**Data for processing:**
|---|

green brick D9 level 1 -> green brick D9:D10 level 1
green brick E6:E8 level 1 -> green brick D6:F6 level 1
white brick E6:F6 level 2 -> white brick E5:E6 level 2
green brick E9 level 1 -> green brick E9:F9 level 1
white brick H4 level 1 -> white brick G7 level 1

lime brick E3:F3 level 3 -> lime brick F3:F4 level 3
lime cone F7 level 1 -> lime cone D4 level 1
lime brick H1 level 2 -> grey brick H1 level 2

|---|

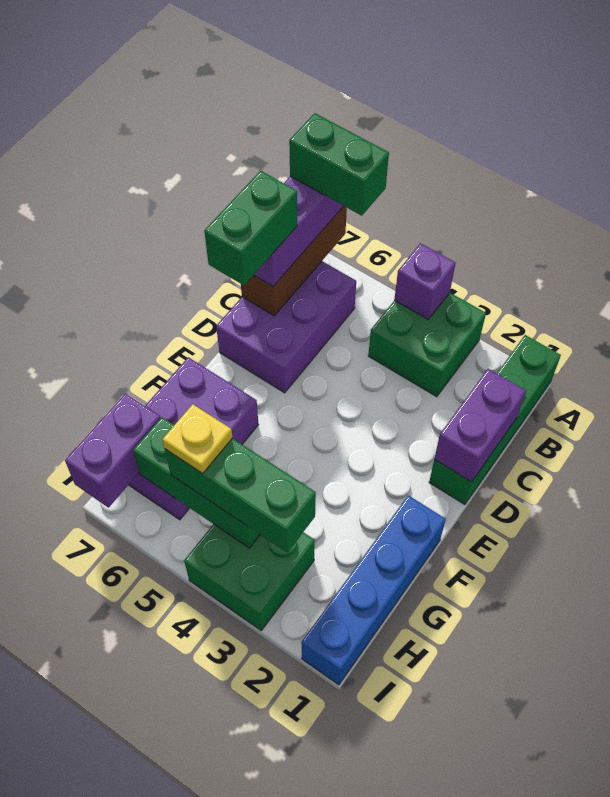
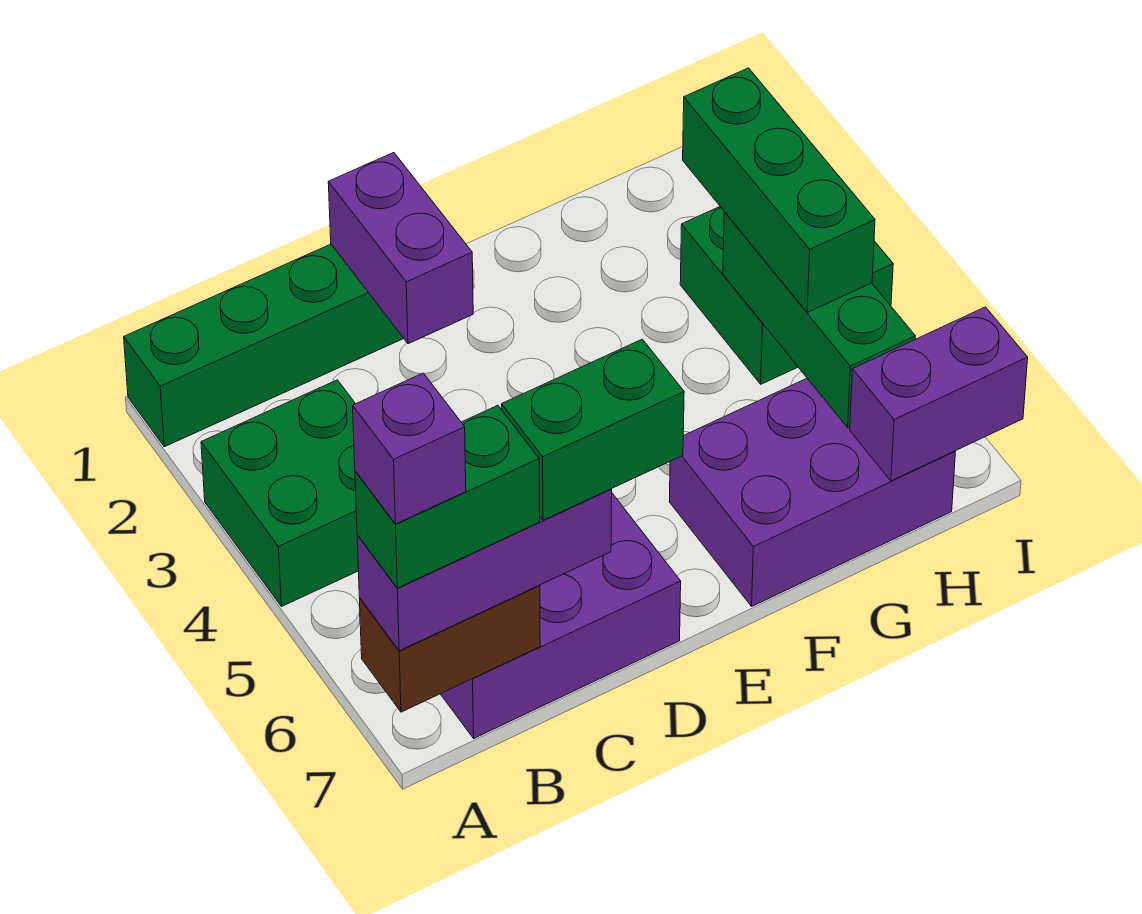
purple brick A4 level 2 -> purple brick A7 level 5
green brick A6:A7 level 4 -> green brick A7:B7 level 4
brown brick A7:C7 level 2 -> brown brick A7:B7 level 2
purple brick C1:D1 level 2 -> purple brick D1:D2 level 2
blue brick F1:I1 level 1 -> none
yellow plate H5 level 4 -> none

|---|

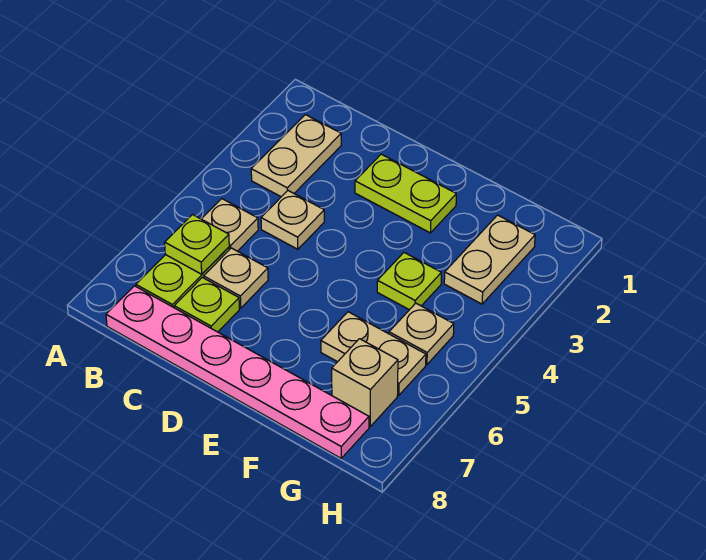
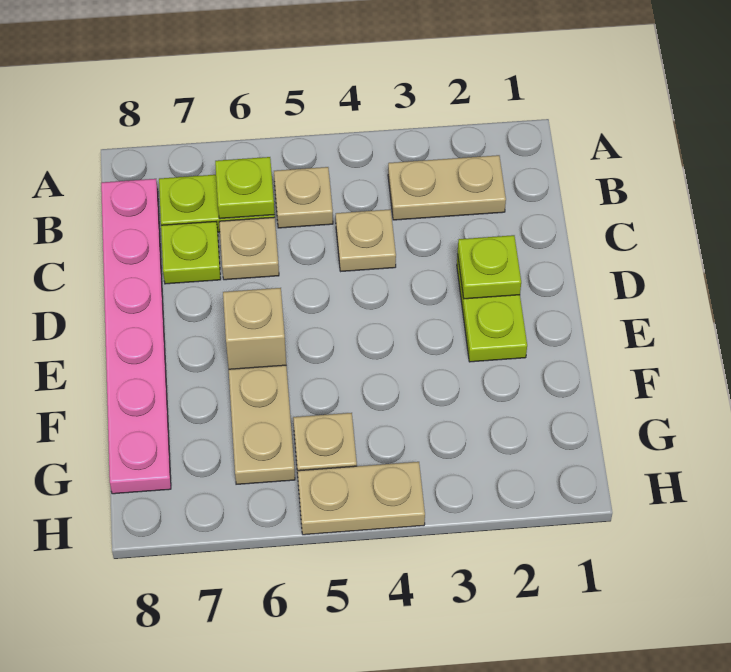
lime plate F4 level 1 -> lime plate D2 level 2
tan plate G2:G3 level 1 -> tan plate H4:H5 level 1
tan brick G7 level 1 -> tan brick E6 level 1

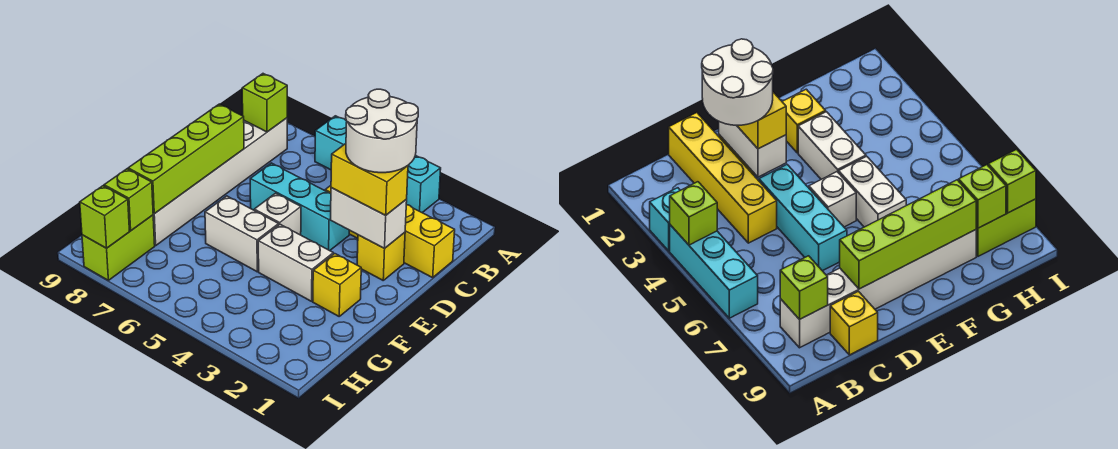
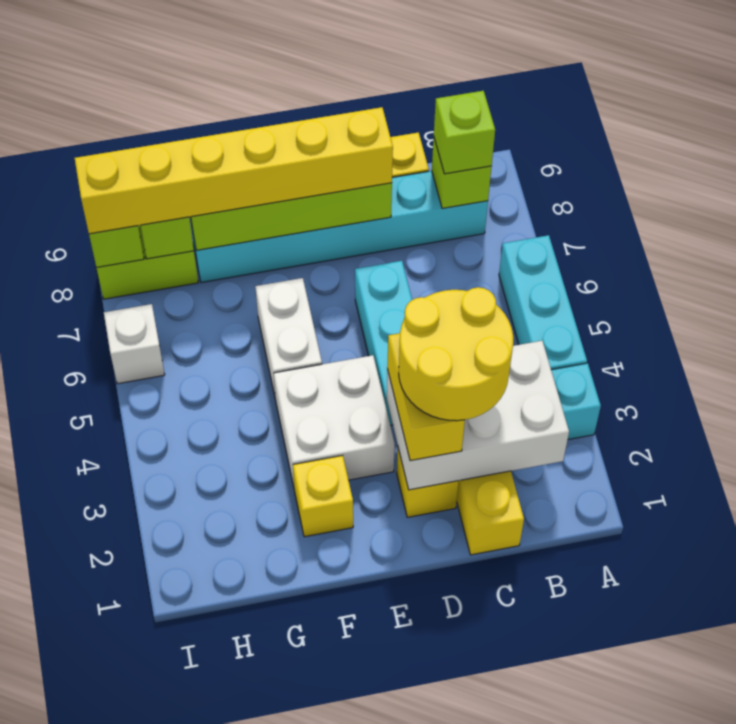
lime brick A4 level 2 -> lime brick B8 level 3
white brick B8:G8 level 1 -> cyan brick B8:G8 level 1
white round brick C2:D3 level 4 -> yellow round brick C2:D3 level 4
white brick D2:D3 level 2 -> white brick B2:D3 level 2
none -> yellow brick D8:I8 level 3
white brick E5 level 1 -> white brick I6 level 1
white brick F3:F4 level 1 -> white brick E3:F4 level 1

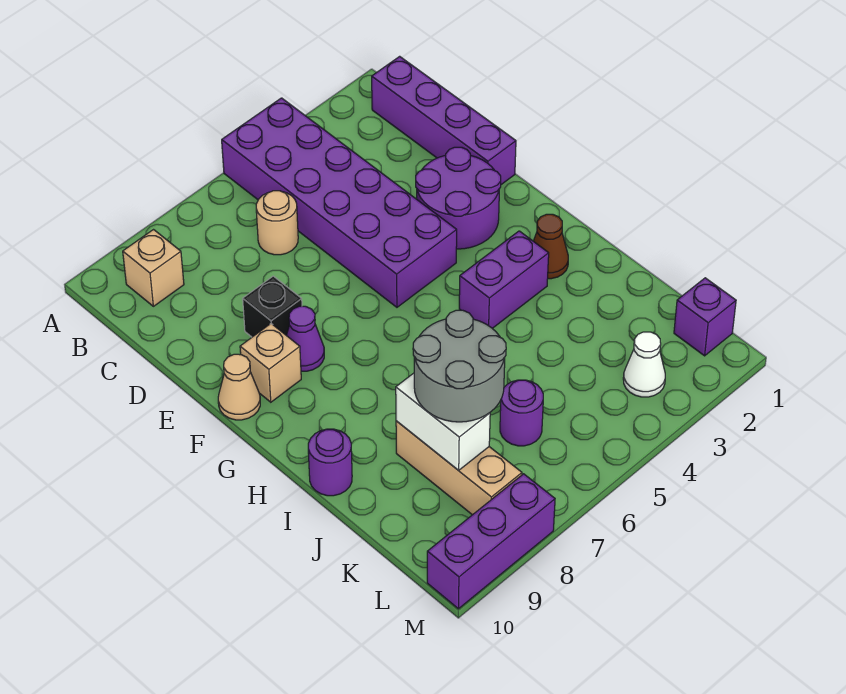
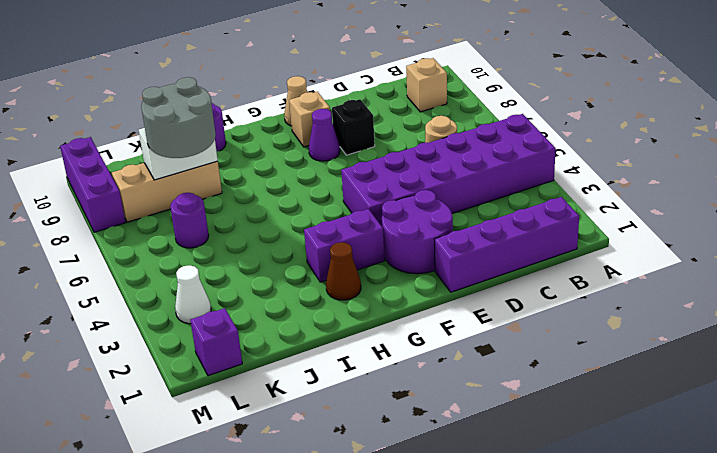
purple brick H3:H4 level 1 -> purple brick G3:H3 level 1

|---|

**What needs to be done:**
Please transcribe exactly the lines above from the line that has "green brick E9 level" up to and including the line that has "lime brick H1"; no other line belongs in the answer.

**Response to this exercise:**
green brick E9 level 1 -> green brick E9:F9 level 1
white brick H4 level 1 -> white brick G7 level 1

lime brick E3:F3 level 3 -> lime brick F3:F4 level 3
lime cone F7 level 1 -> lime cone D4 level 1
lime brick H1 level 2 -> grey brick H1 level 2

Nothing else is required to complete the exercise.